**Exercise directions**: Restate each of the lines below word for word and drop every picture.

*** Provided material ***

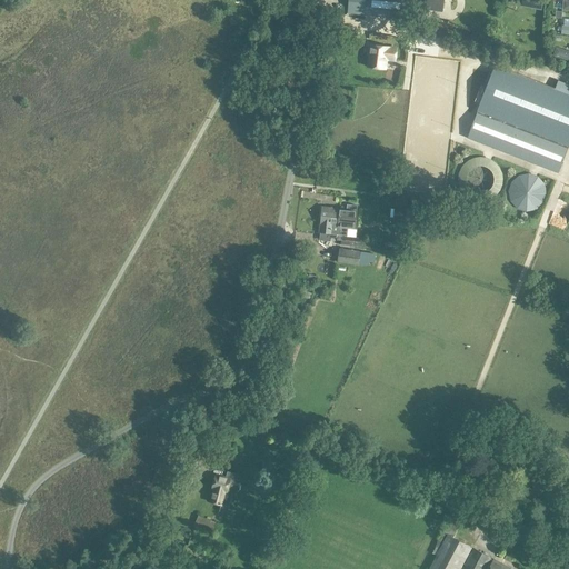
[(349,0),(348,13),(416,20),(417,0),(349,0)]
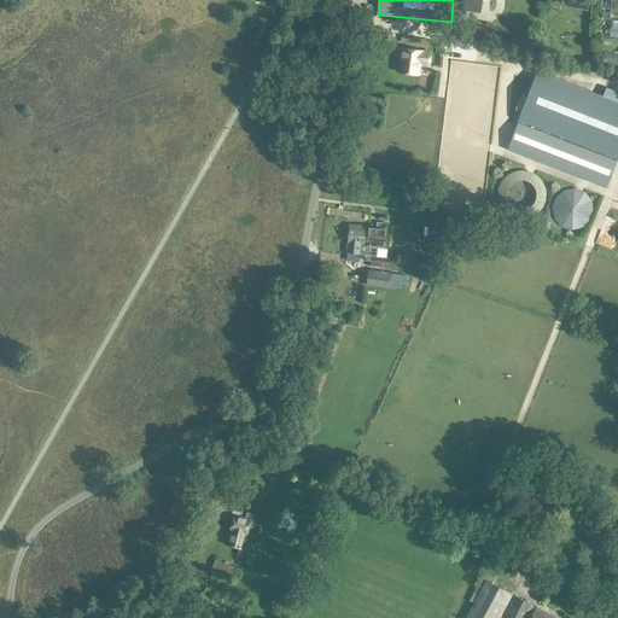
[(458,0),(456,10),(459,10),(481,13),(482,0),(458,0)]
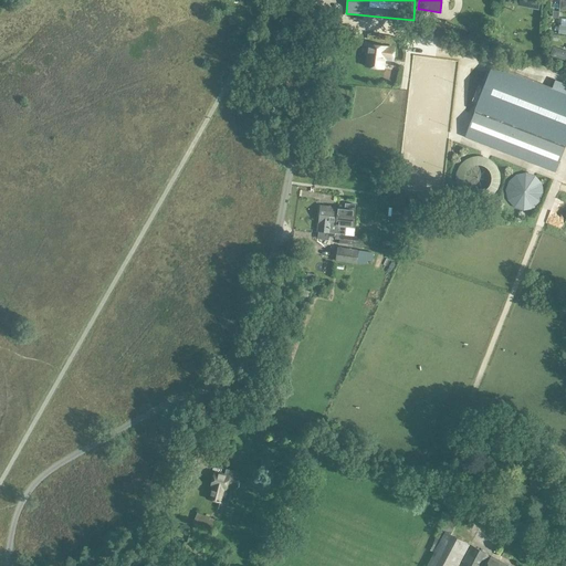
[(419,33),(422,23),(412,21),(410,31),(419,33)]
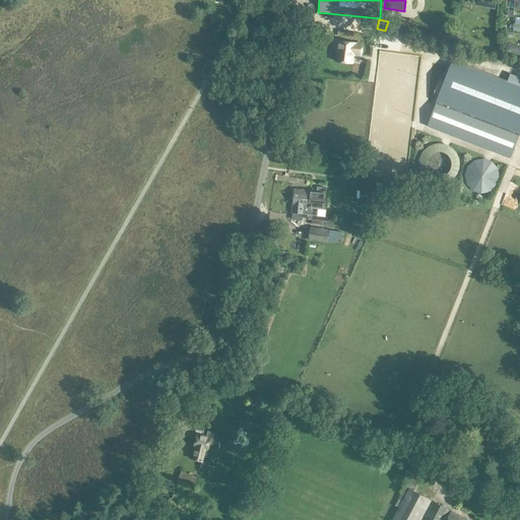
[(391,19),(388,31),(403,35),(406,23),(406,22),(391,19)]
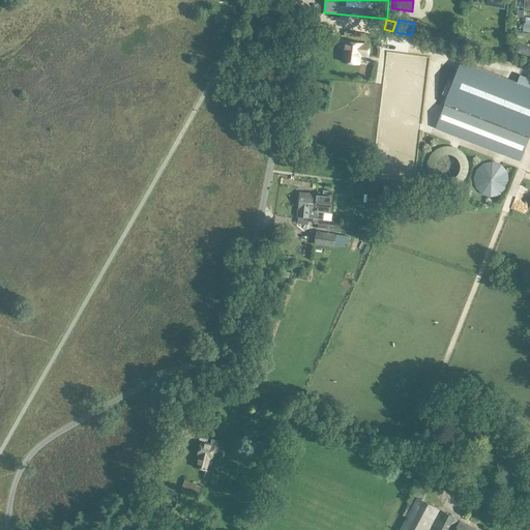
[(360,55),(369,56),(370,45),(345,41),(344,51),(345,52),(344,62),(359,64),(360,55)]
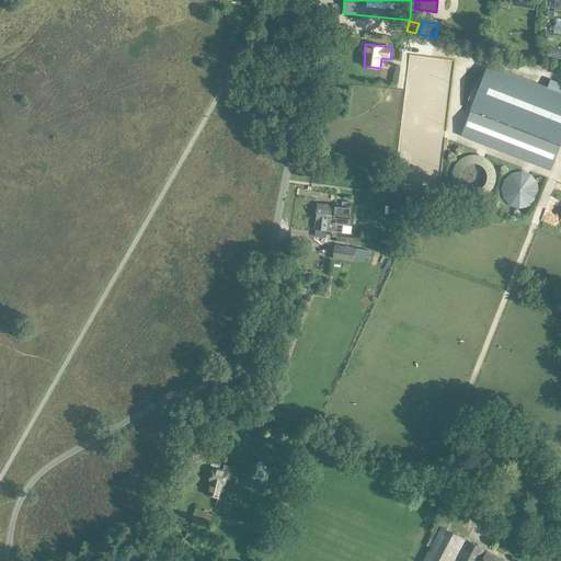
[(468,119),(462,134),(552,169),(560,146),(560,84),(551,81),(548,89),(489,66),(480,88),(473,106),(468,119)]
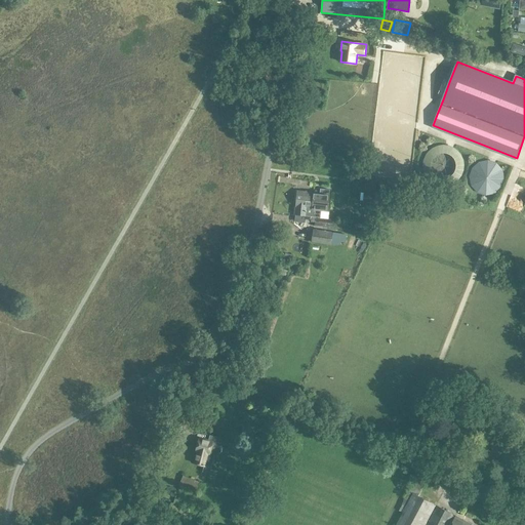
[(350,172),(349,182),(361,183),(361,174),(350,172)]
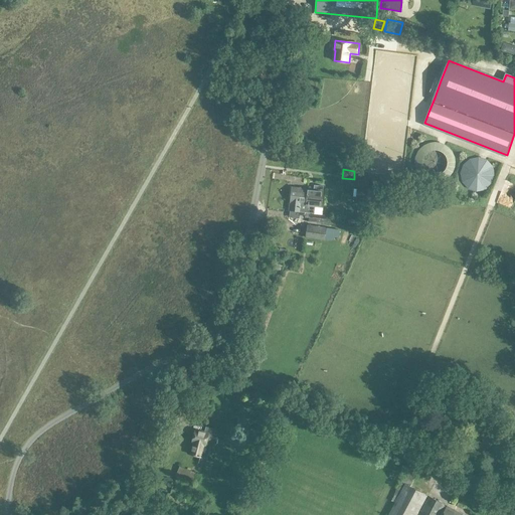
[(315,190),(309,189),(306,212),(315,213),(316,206),(322,206),(324,186),(315,185),(315,190)]
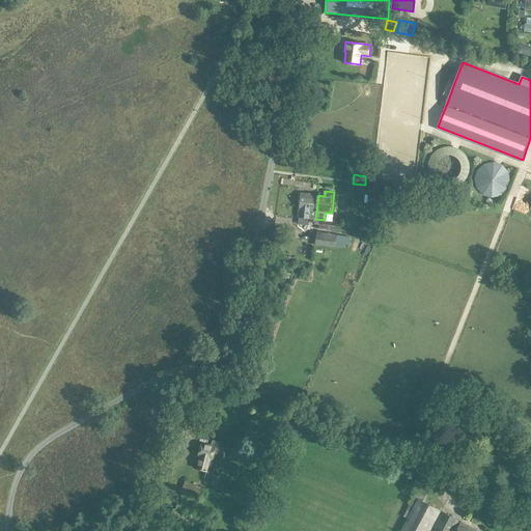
[(299,217),(315,219),(318,195),(302,194),(299,217)]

***

**Written response**:
[(349,0),(348,13),(416,20),(417,0),(349,0)]
[(458,0),(456,10),(459,10),(481,13),(482,0),(458,0)]
[(419,33),(422,23),(412,21),(410,31),(419,33)]
[(391,19),(388,31),(403,35),(406,23),(406,22),(391,19)]
[(360,55),(369,56),(370,45),(345,41),(344,51),(345,52),(344,62),(359,64),(360,55)]
[(468,119),(462,134),(552,169),(560,146),(560,84),(551,81),(548,89),(489,66),(480,88),(473,106),(468,119)]
[(350,172),(349,182),(361,183),(361,174),(350,172)]
[(315,190),(309,189),(306,212),(315,213),(316,206),(322,206),(324,186),(315,185),(315,190)]
[(299,217),(315,219),(318,195),(302,194),(299,217)]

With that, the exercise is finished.